**Prompt**
Output exactly the lines below, starting with the line that has "grey bell: 0 -> 1" and going on through the line that has "red tape: 3 -> 2", both included, and no other lines.

**Material for this task**
____________

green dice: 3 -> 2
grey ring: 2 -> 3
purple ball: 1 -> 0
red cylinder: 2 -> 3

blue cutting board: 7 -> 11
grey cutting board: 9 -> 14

____________

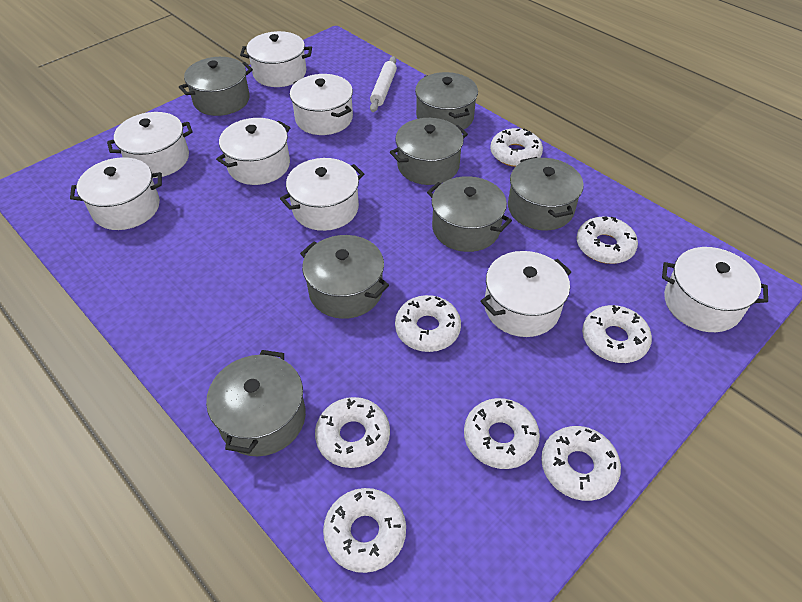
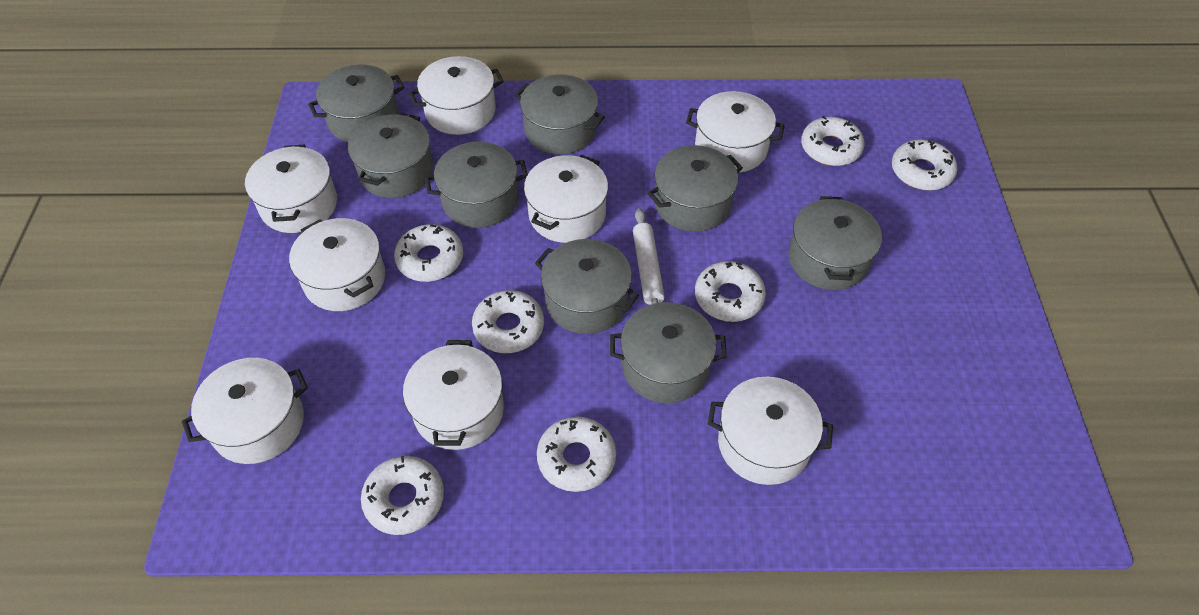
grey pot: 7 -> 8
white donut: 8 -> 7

____________

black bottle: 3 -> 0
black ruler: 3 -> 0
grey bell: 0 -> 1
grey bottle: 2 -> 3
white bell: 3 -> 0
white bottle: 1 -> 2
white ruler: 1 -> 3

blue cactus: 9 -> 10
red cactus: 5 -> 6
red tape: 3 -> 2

____________

**Task response**
grey bell: 0 -> 1
grey bottle: 2 -> 3
white bell: 3 -> 0
white bottle: 1 -> 2
white ruler: 1 -> 3

blue cactus: 9 -> 10
red cactus: 5 -> 6
red tape: 3 -> 2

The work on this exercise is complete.